◆ What the task requires
The expected output is an exact copy of each line from the line with "(656, 133) = (822, 446): orange" through the end of the data below, with no pictures in it.

◆ Data for this exercise
++++++
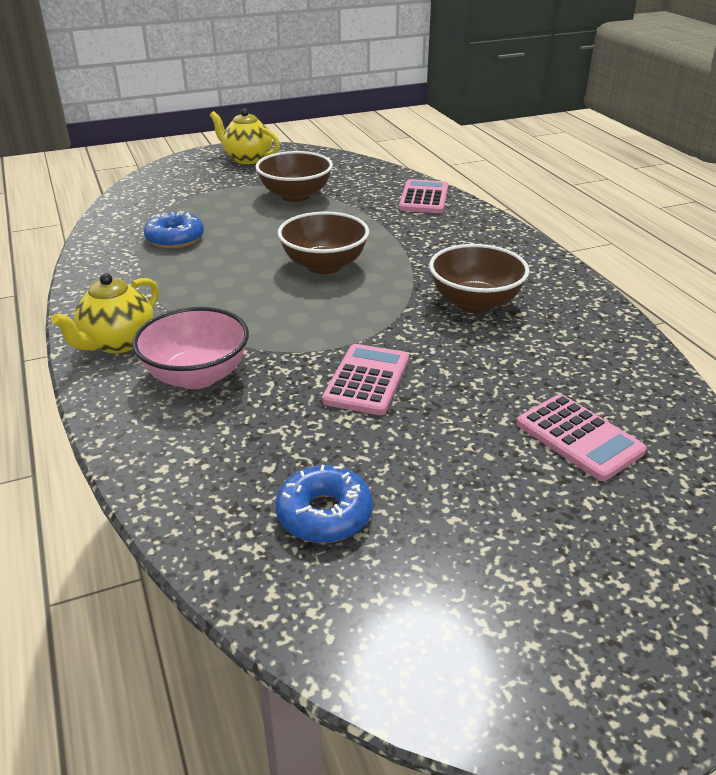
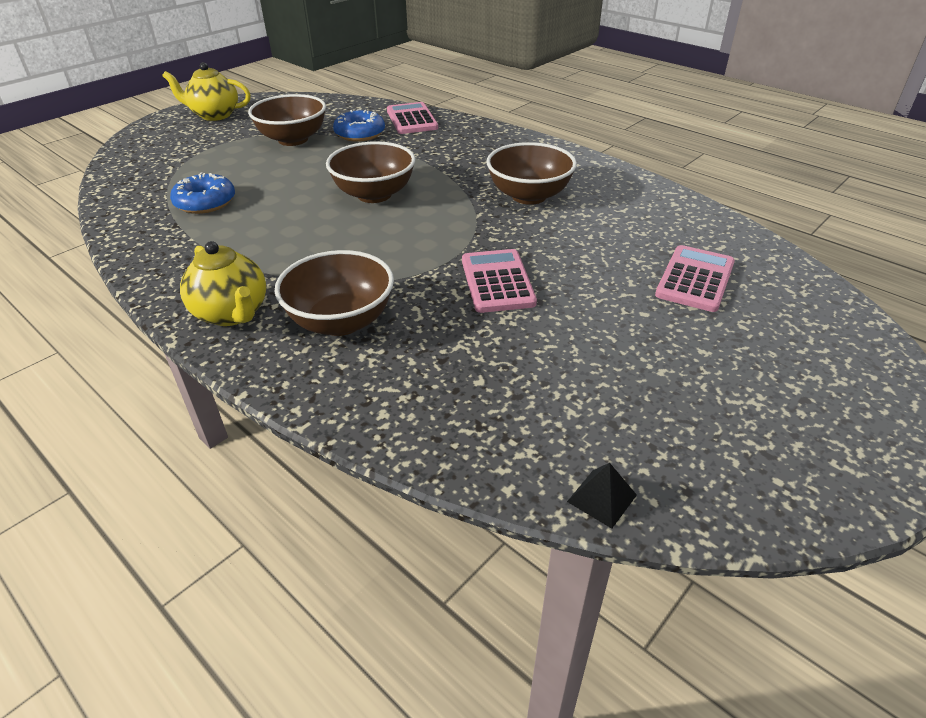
camera: 25 degrees left, 5 degrees up
(117, 343) = (232, 313): yellow teapot -> yellow teapot turned 45 degrees counterclockwise
(197, 376) = (341, 321): pink bowl -> brown bowl
(284, 614) = (602, 498): none -> black pyramid
(324, 514) = (561, 403): blue donut -> blue donut (360, 134)
(579, 438) = (695, 279): pink calculator -> pink calculator turned 90 degrees counterclockwise

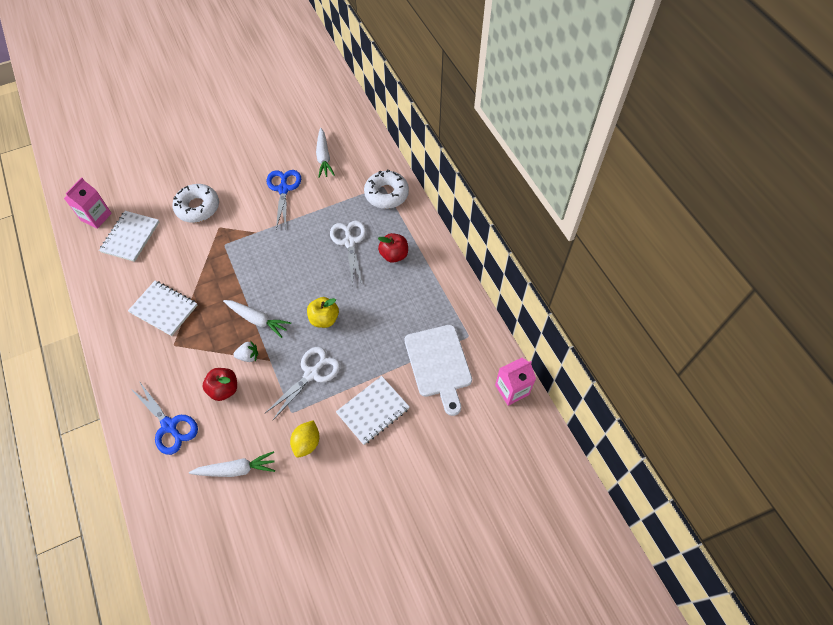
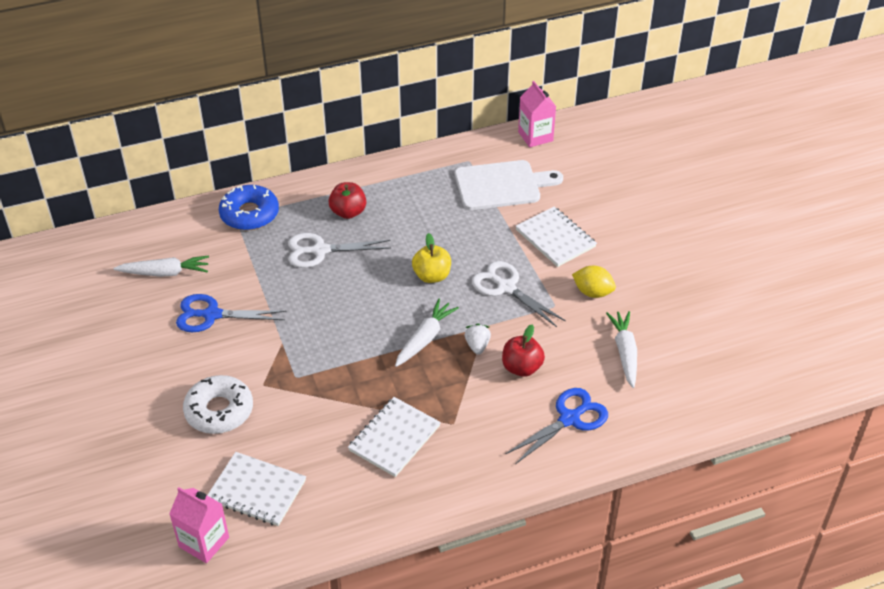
camera: 85 degrees left, 15 degrees down
(386, 194) = (249, 214): white donut -> blue donut

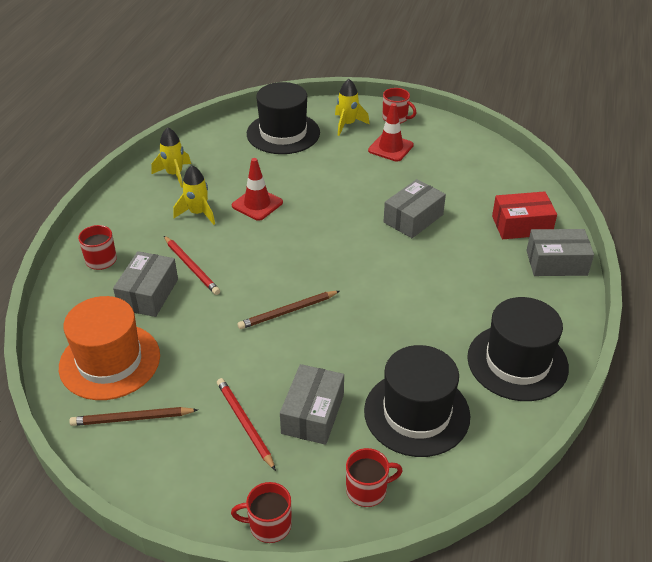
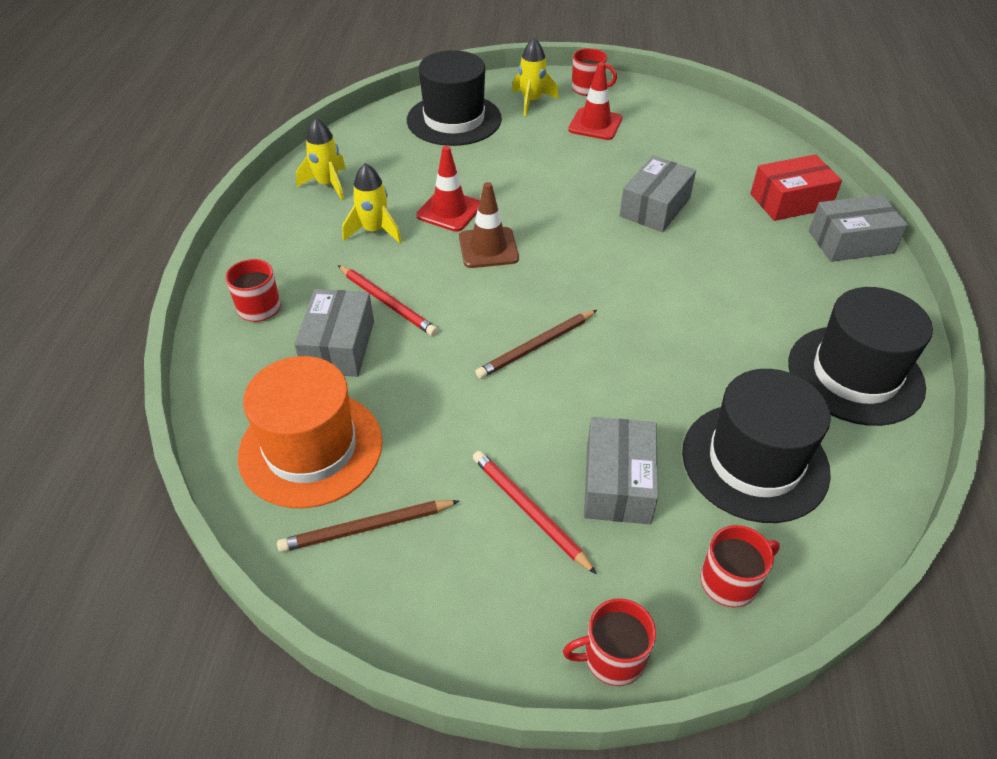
camera: 10 degrees left, 5 degrees up
(277, 235) = (488, 248): none -> brown traffic cone

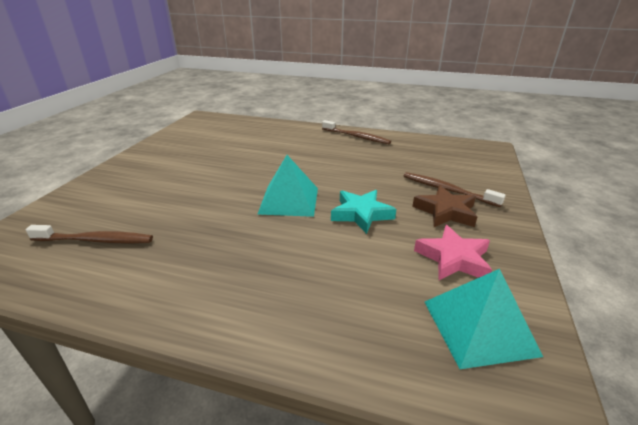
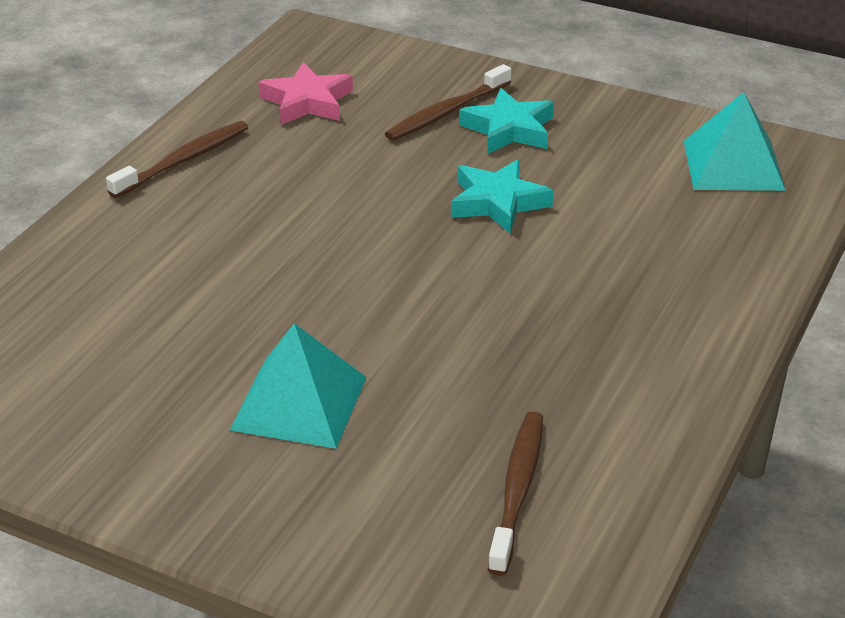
camera: 80 degrees left, 5 degrees up
(289, 200) = (435, 269): turquoise pyramid -> turquoise pyramid (299, 403)
(445, 211) = (509, 129): brown star -> turquoise star
(453, 258) = (619, 151): pink star -> pink star (307, 102)

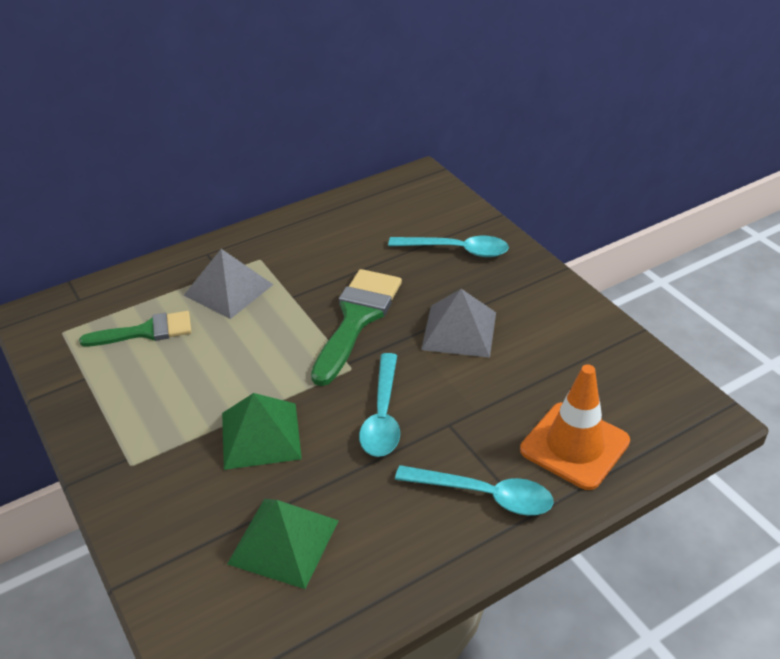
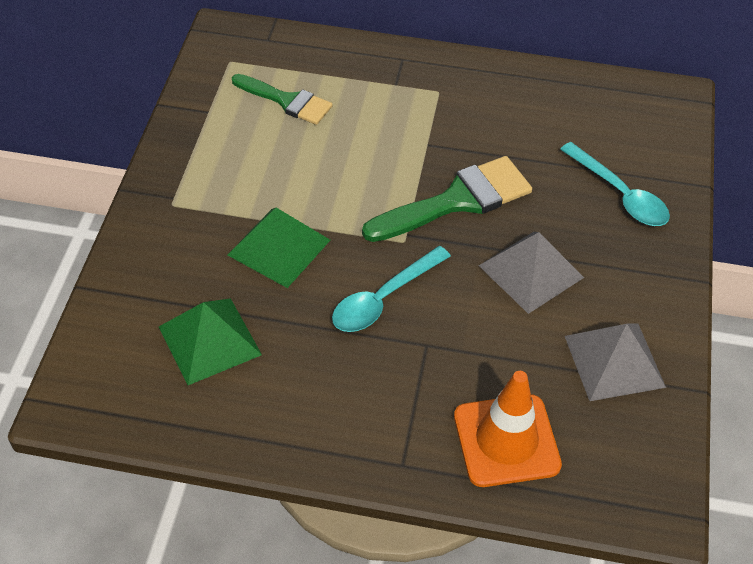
camera: 40 degrees right, 10 degrees up
(228, 289) = (384, 104): grey pyramid -> grey pyramid (614, 361)
(485, 495) = (386, 422): turquoise spoon -> none

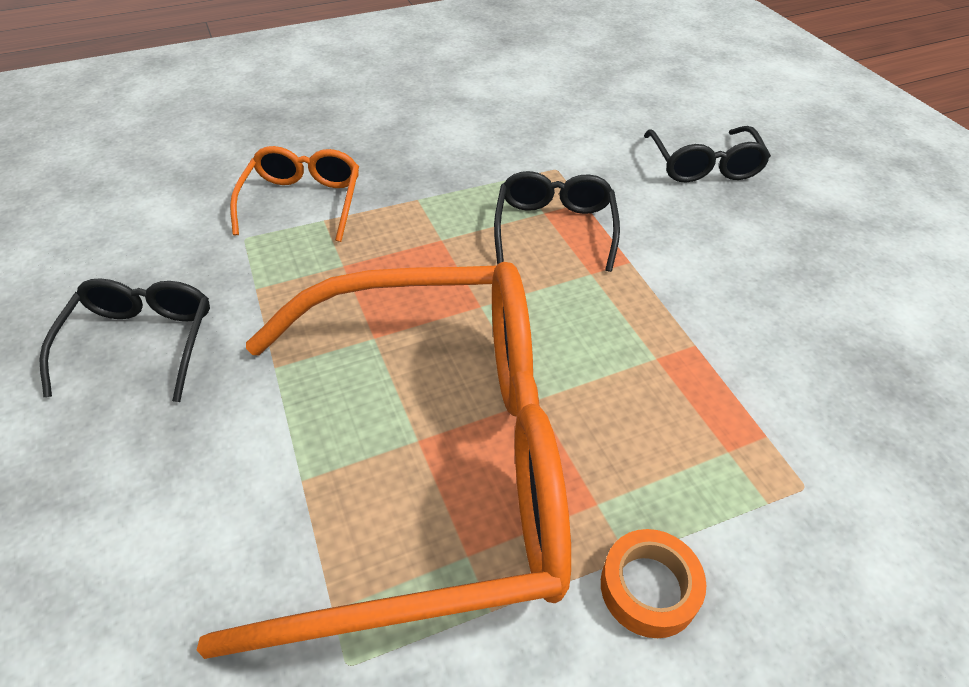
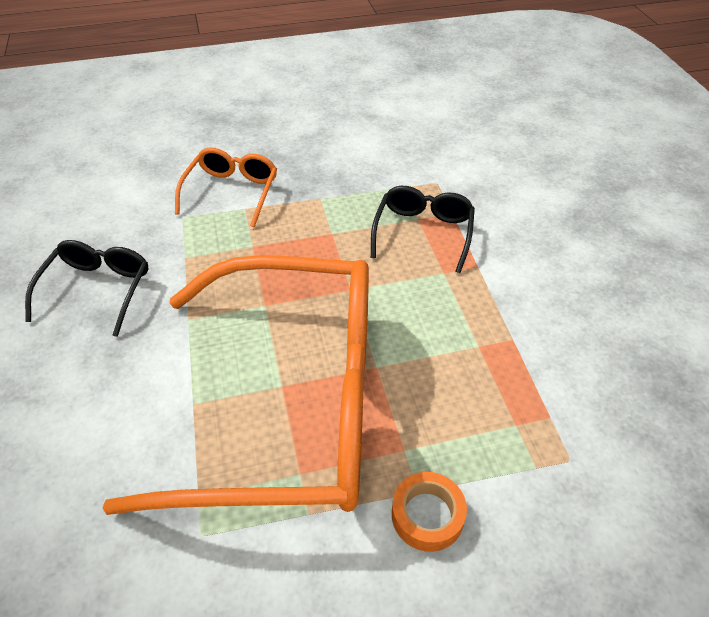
camera: 10 degrees right, 0 degrees up
(704, 166) = (561, 191): black glasses -> none

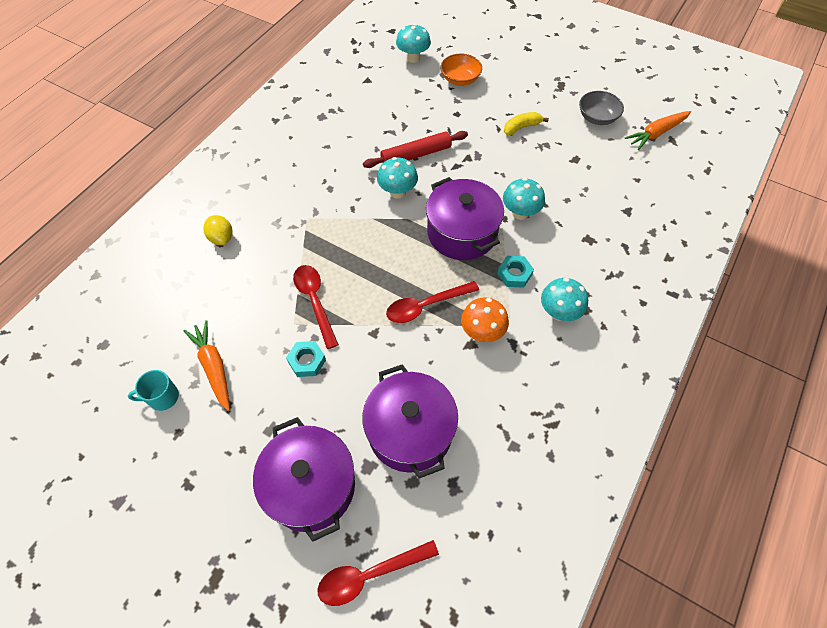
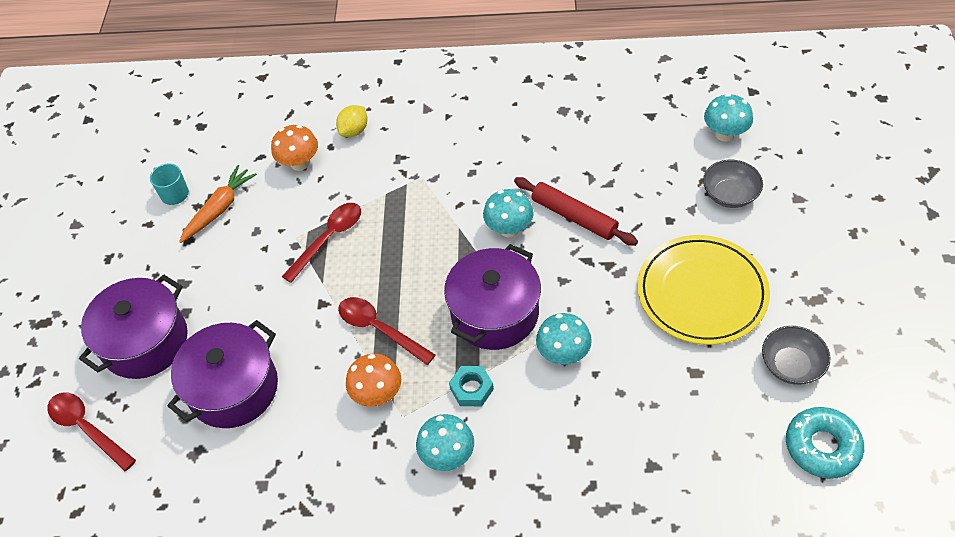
camera: 65 degrees right, 5 degrees down
(219, 288) = (300, 163): none -> orange mushroom
(307, 361) = (262, 270): turquoise nut -> none
(460, 79) = (730, 194): orange bowl -> grey bowl
(521, 127) = (701, 293): yellow banana -> yellow plate
(656, 133) = (822, 446): orange carrot -> turquoise donut

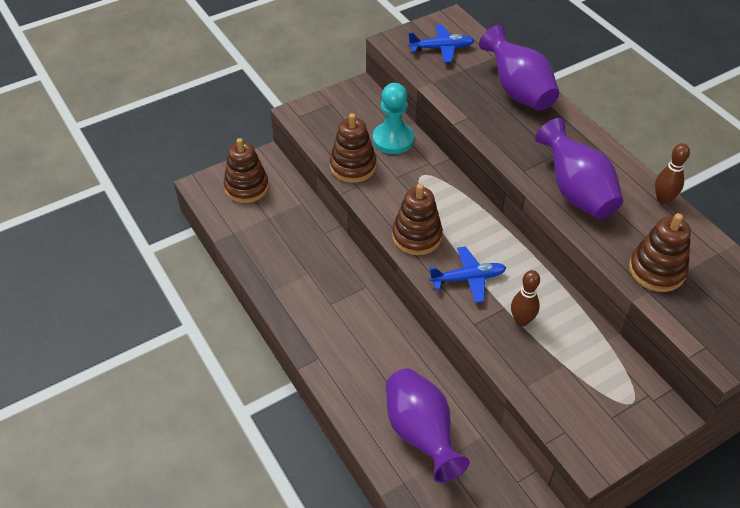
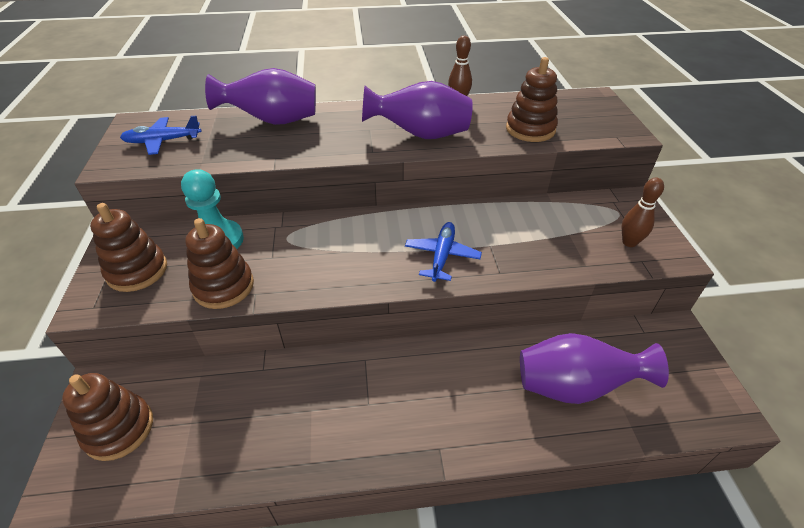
camera: 65 degrees left, 5 degrees down
(417, 236) = (364, 272): brown stacking toy -> brown stacking toy (137, 271)
(441, 48) = (163, 141): blue plane -> blue plane turned 120 degrees counterclockwise
(521, 320) = (510, 240): brown bowling pin -> brown bowling pin (629, 242)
++++++
◆ Reply to the task
(656, 133) = (822, 446): orange carrot -> turquoise donut

camera: 65 degrees left, 5 degrees down
(417, 236) = (364, 272): brown stacking toy -> brown stacking toy (137, 271)
(441, 48) = (163, 141): blue plane -> blue plane turned 120 degrees counterclockwise
(521, 320) = (510, 240): brown bowling pin -> brown bowling pin (629, 242)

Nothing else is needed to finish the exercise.